PROMPT:
Could you retype the material, starting at its first line and ending with the line holding "yellow arrow: (209, 191) -> (159, 172), moved", and keep the pictures out?
==*==
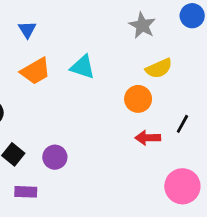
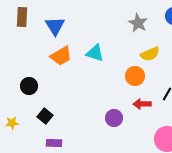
blue triangle: (27, 30) -> (55, 26), size x1.5
purple circle: (55, 157) -> (114, 118), moved

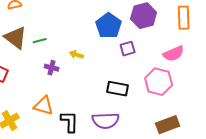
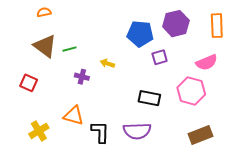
blue pentagon: (109, 26) -> (140, 34), turned -30

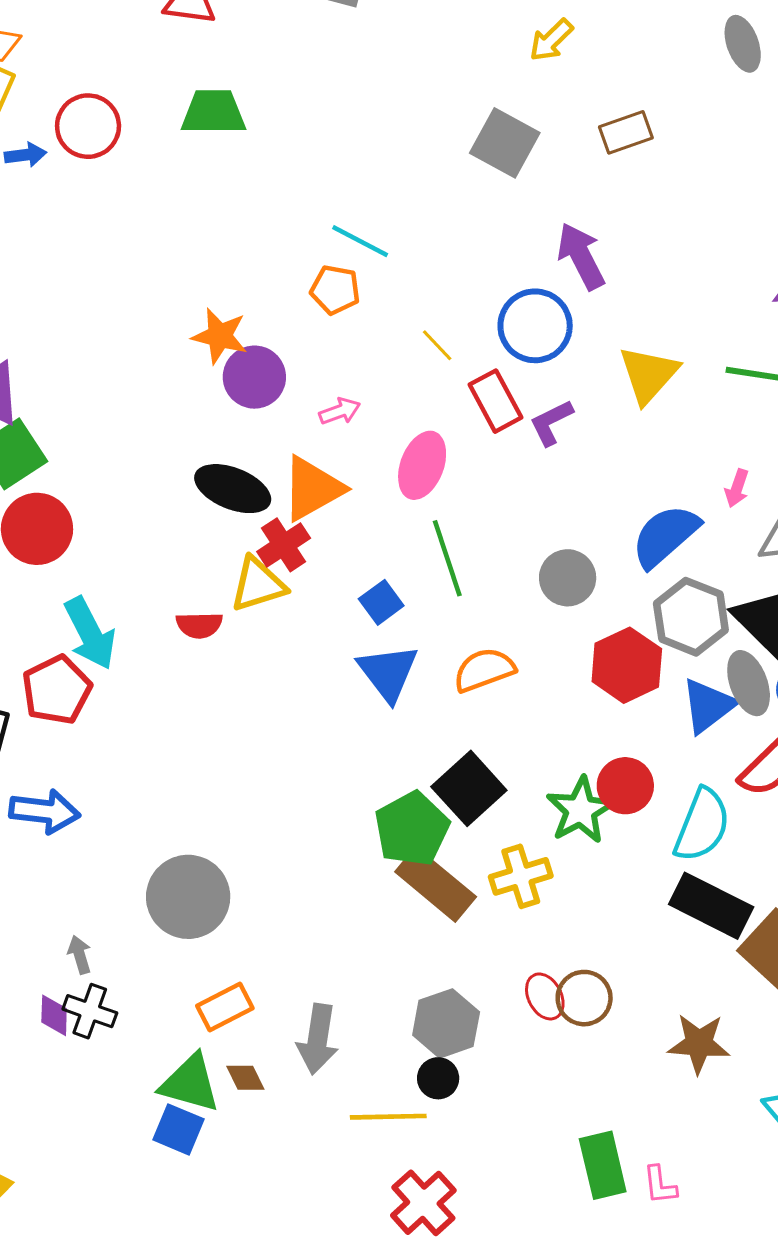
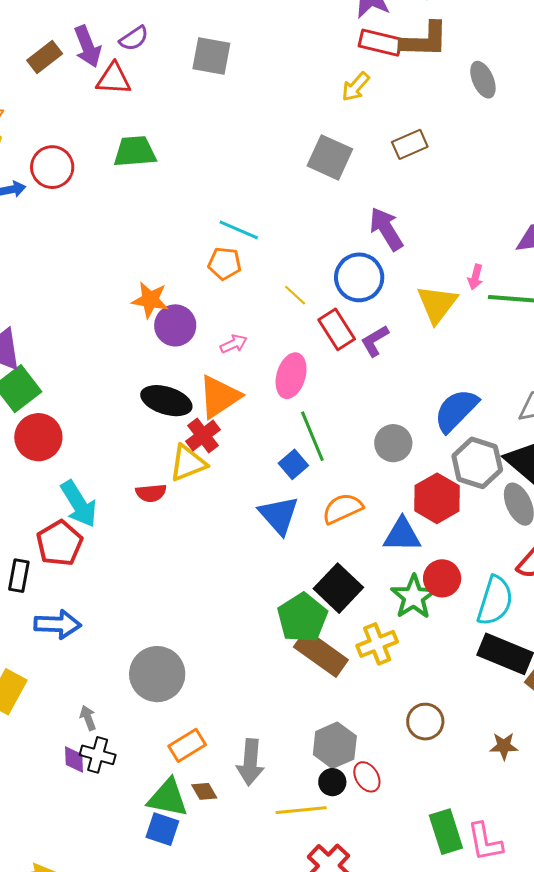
pink arrow: (737, 488) -> (475, 277), moved
blue square: (381, 602) -> (293, 464), moved
blue triangle: (708, 706) -> (402, 535), moved, turned 42
red ellipse: (545, 996) -> (367, 777), moved
brown star: (699, 1044) -> (504, 746), size x0.7
pink L-shape: (660, 1185) -> (485, 842), size x1.5

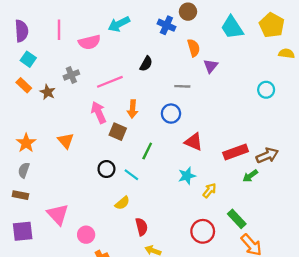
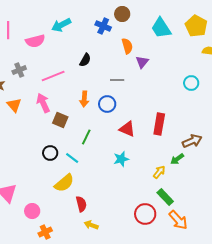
orange arrow: (132, 109) -> (84, 99), moved
orange triangle: (66, 141) -> (14, 105), moved
red rectangle: (236, 152) -> (159, 124), moved, turned -60
yellow arrow: (209, 191) -> (159, 172), moved
yellow semicircle: (122, 203) -> (64, 183), size x1.5
red circle: (203, 231) -> (145, 214), moved

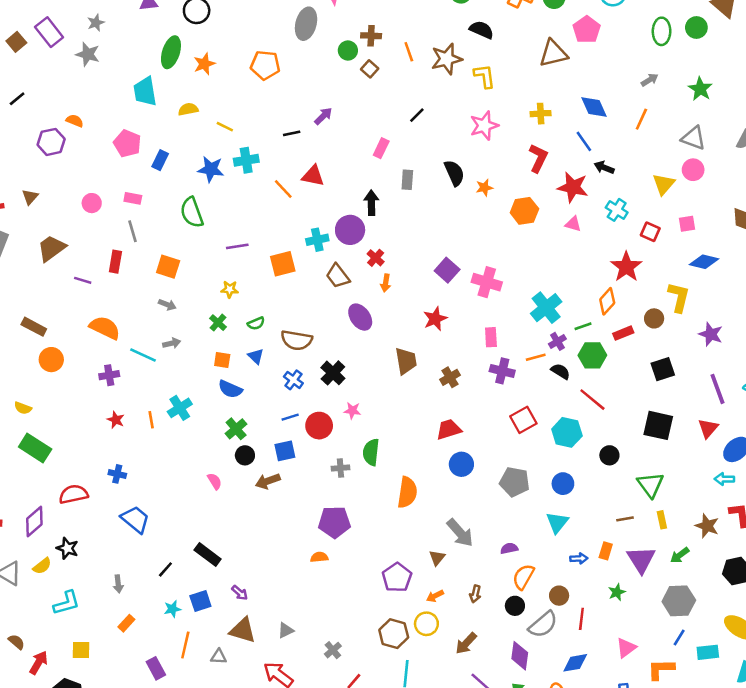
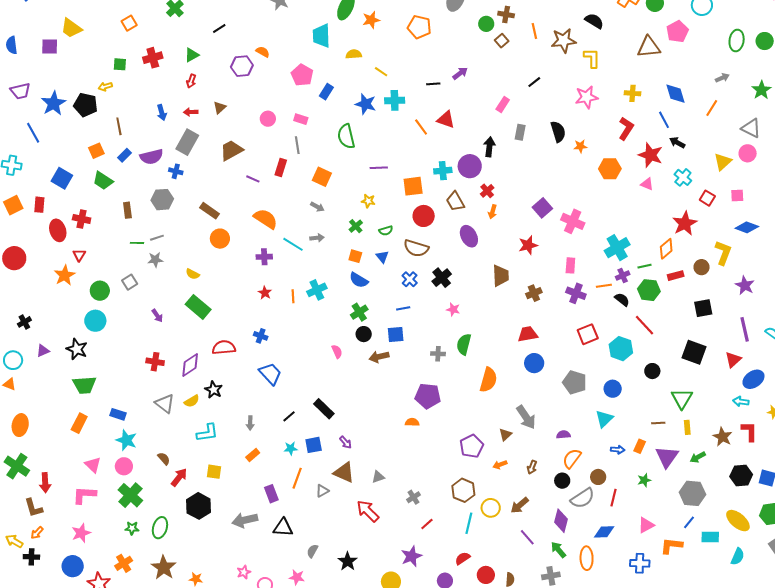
red circle: (319, 426) -> (424, 216), moved
yellow circle: (426, 624) -> (491, 508), moved
gray triangle: (219, 657) -> (322, 491), turned -40

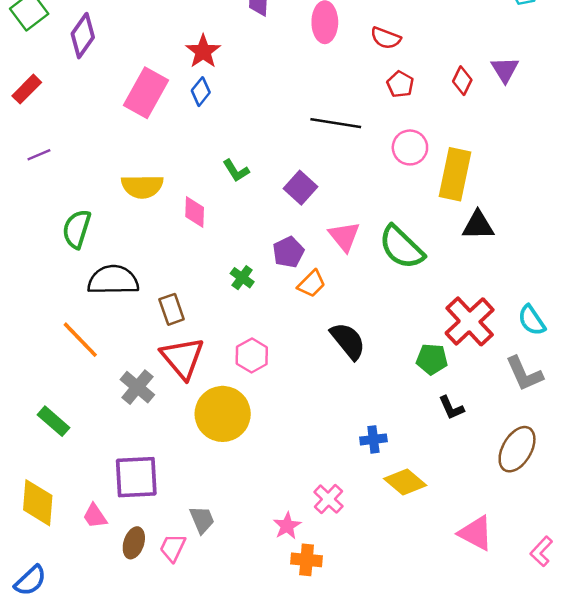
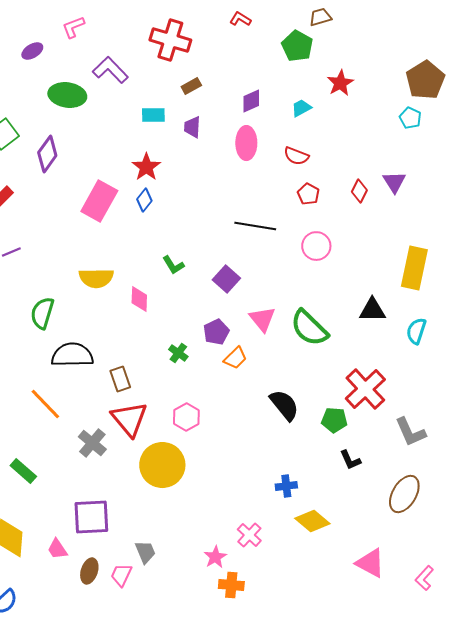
yellow rectangle: (455, 174) -> (414, 268), moved
cyan semicircle: (532, 320) -> (416, 331), moved, turned 52
black semicircle: (348, 341) -> (284, 405), moved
==*==
SOLUTION FOR THIS PROBLEM:
blue triangle: (27, 30) -> (55, 26), size x1.5
purple circle: (55, 157) -> (114, 118), moved

blue pentagon: (109, 26) -> (140, 34), turned -30

pink arrow: (737, 488) -> (475, 277), moved
blue square: (381, 602) -> (293, 464), moved
blue triangle: (708, 706) -> (402, 535), moved, turned 42
red ellipse: (545, 996) -> (367, 777), moved
brown star: (699, 1044) -> (504, 746), size x0.7
pink L-shape: (660, 1185) -> (485, 842), size x1.5

orange arrow: (132, 109) -> (84, 99), moved
orange triangle: (66, 141) -> (14, 105), moved
red rectangle: (236, 152) -> (159, 124), moved, turned -60
yellow arrow: (209, 191) -> (159, 172), moved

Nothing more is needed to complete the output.